# [Extracted material]

________________

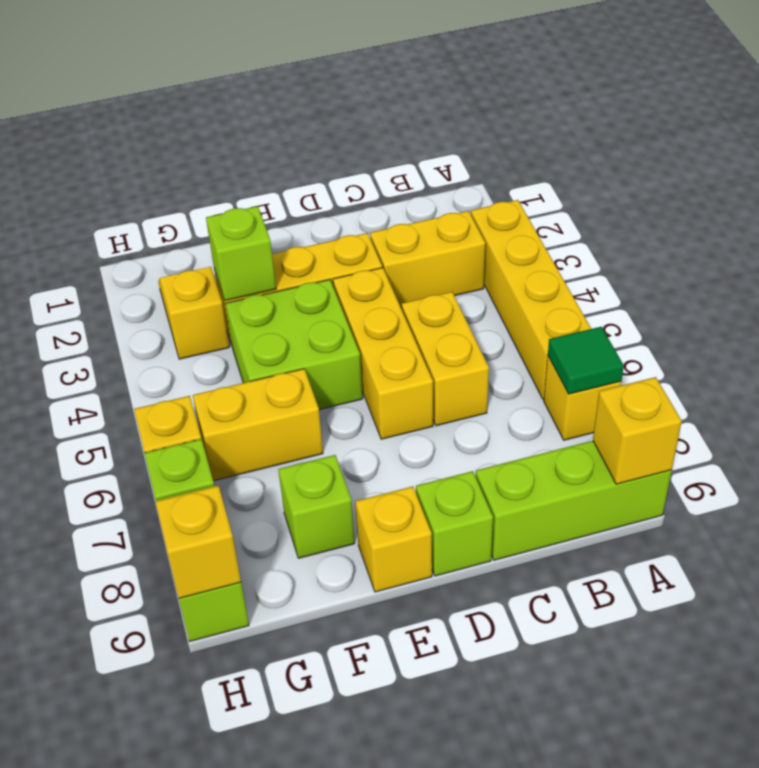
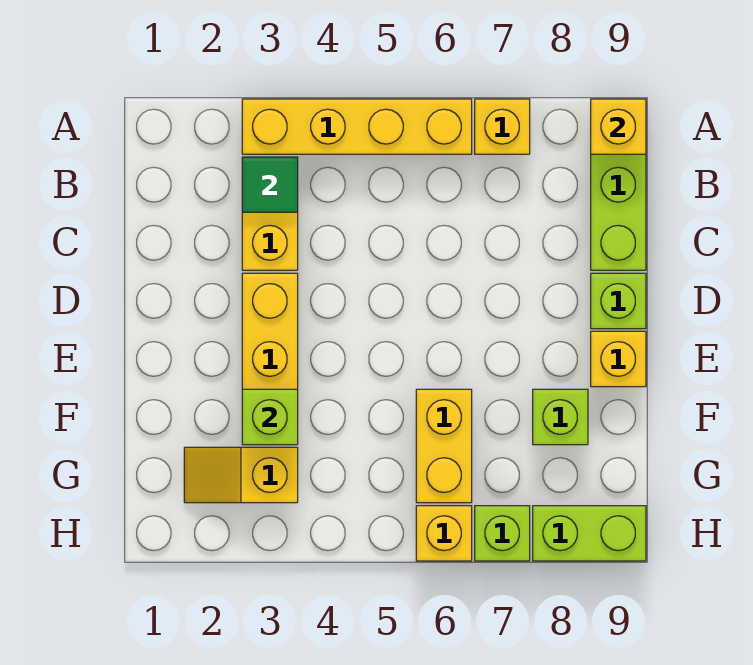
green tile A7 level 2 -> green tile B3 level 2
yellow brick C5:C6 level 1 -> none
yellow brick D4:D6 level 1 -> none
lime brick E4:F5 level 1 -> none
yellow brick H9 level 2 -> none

________________

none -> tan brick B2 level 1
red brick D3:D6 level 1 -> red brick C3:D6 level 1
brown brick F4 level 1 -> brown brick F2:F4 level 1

________________

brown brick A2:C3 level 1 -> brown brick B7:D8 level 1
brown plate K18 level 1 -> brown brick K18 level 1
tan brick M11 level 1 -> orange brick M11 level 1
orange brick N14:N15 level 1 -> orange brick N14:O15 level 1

________________

Among the entries above, some lines may hold the string "brick". State how many, and give nothing but the number.

# [Written response]
11